**Your goal:** In this exercise, write out the data word for word and leave every image out.

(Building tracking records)
--------------------
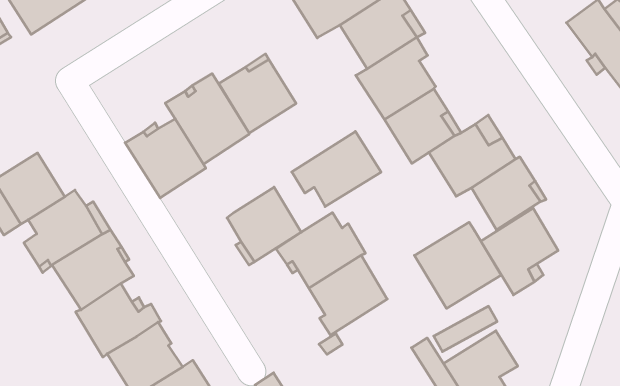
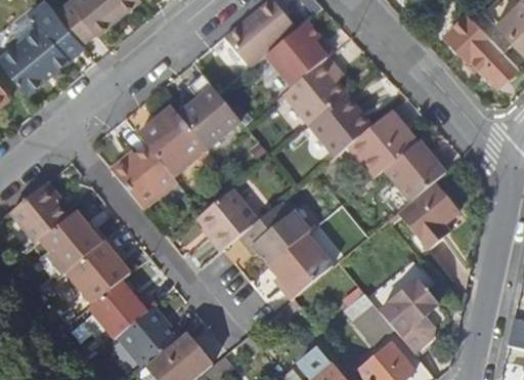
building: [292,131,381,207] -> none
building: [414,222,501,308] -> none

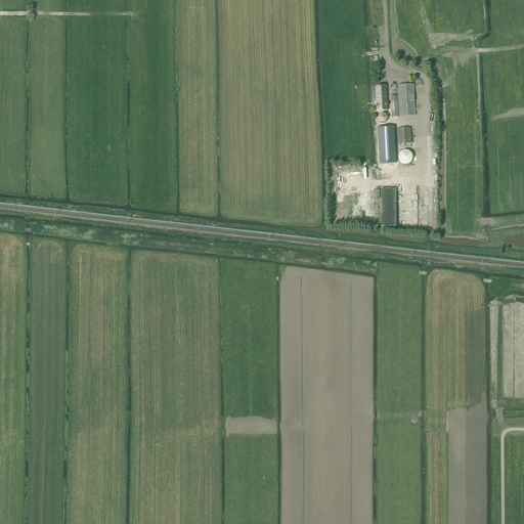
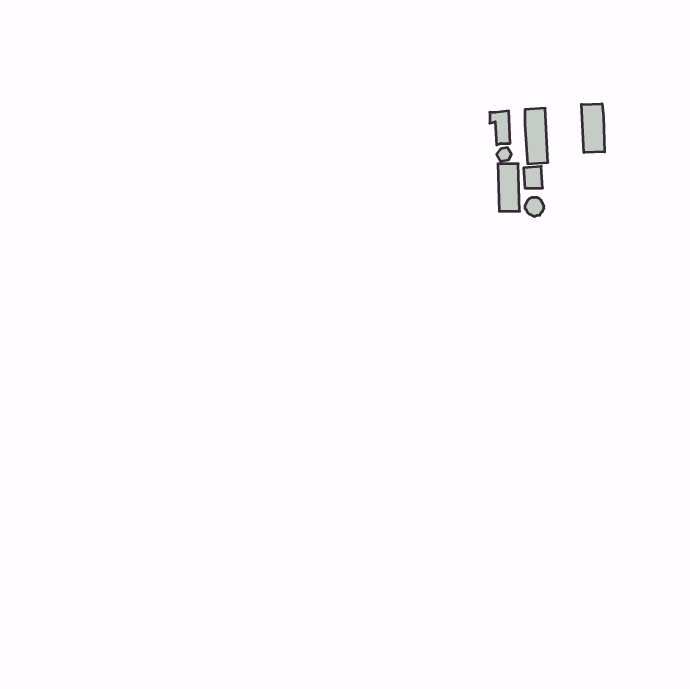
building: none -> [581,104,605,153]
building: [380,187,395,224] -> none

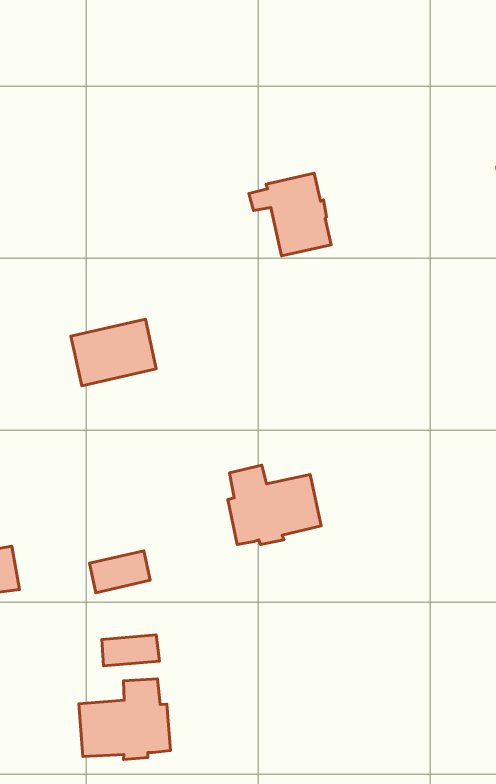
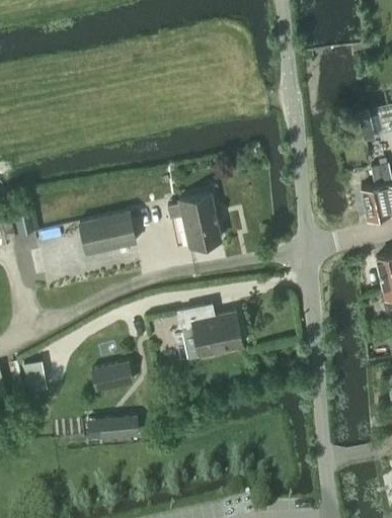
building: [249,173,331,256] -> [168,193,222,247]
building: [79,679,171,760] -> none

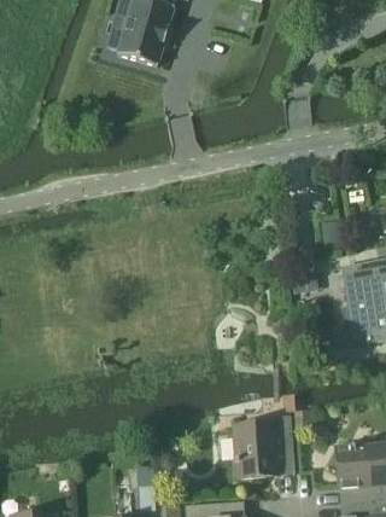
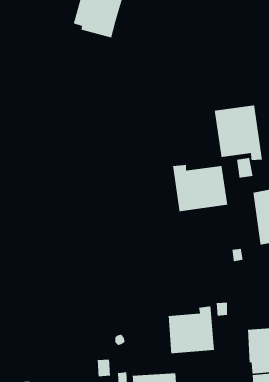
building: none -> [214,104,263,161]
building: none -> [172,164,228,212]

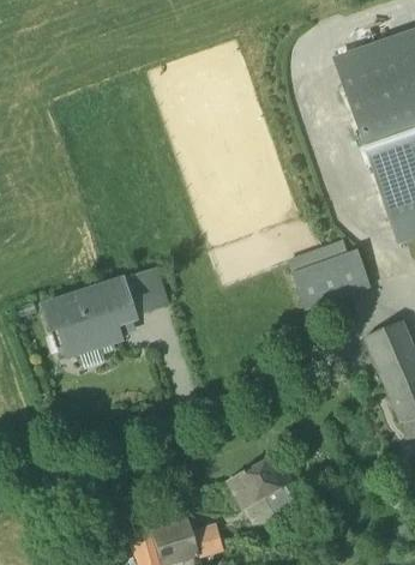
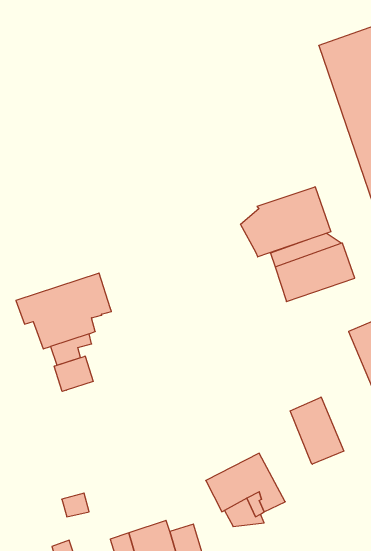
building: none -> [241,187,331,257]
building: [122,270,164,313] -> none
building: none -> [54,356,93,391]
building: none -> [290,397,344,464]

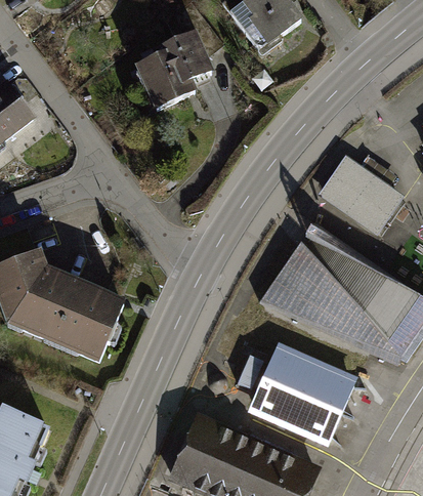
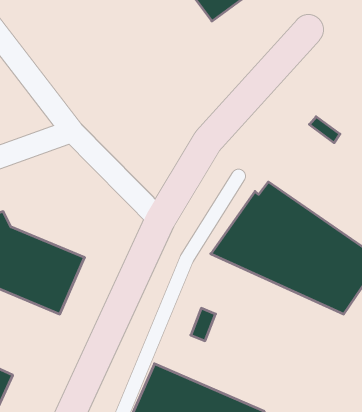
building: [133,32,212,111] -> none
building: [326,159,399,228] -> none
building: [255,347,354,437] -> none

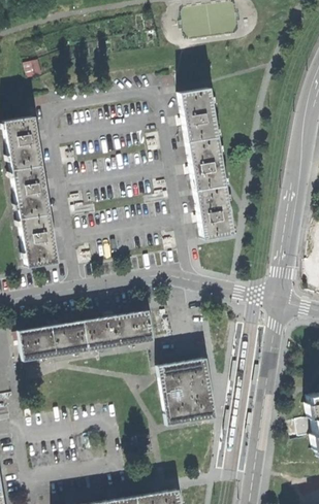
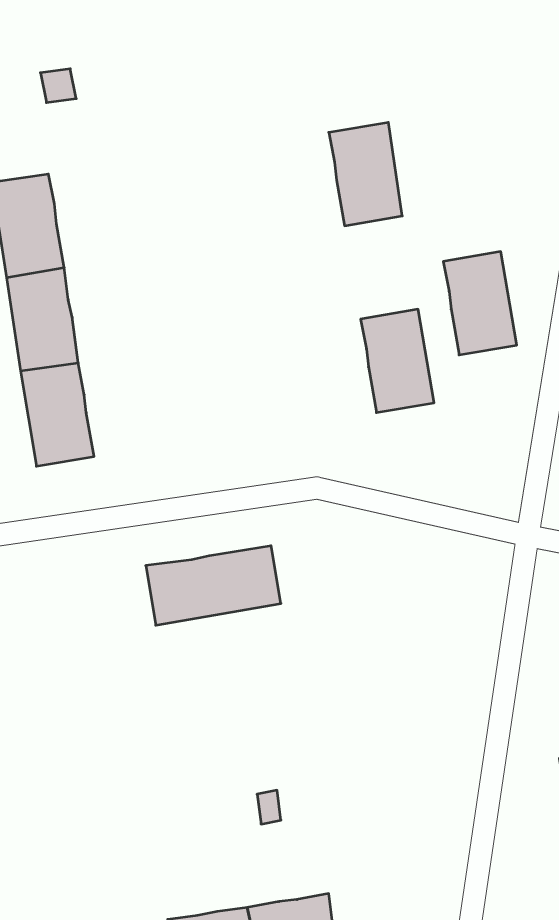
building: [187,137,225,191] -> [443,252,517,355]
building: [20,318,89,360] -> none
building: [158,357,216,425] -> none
--------------------
**Your solution:**
building: [292,131,381,207] -> none
building: [414,222,501,308] -> none

building: none -> [581,104,605,153]
building: [380,187,395,224] -> none

building: [249,173,331,256] -> [168,193,222,247]
building: [79,679,171,760] -> none

building: none -> [214,104,263,161]
building: none -> [172,164,228,212]

building: none -> [241,187,331,257]
building: [122,270,164,313] -> none
building: none -> [54,356,93,391]
building: none -> [290,397,344,464]

building: [133,32,212,111] -> none
building: [326,159,399,228] -> none
building: [255,347,354,437] -> none

building: [187,137,225,191] -> [443,252,517,355]
building: [20,318,89,360] -> none
building: [158,357,216,425] -> none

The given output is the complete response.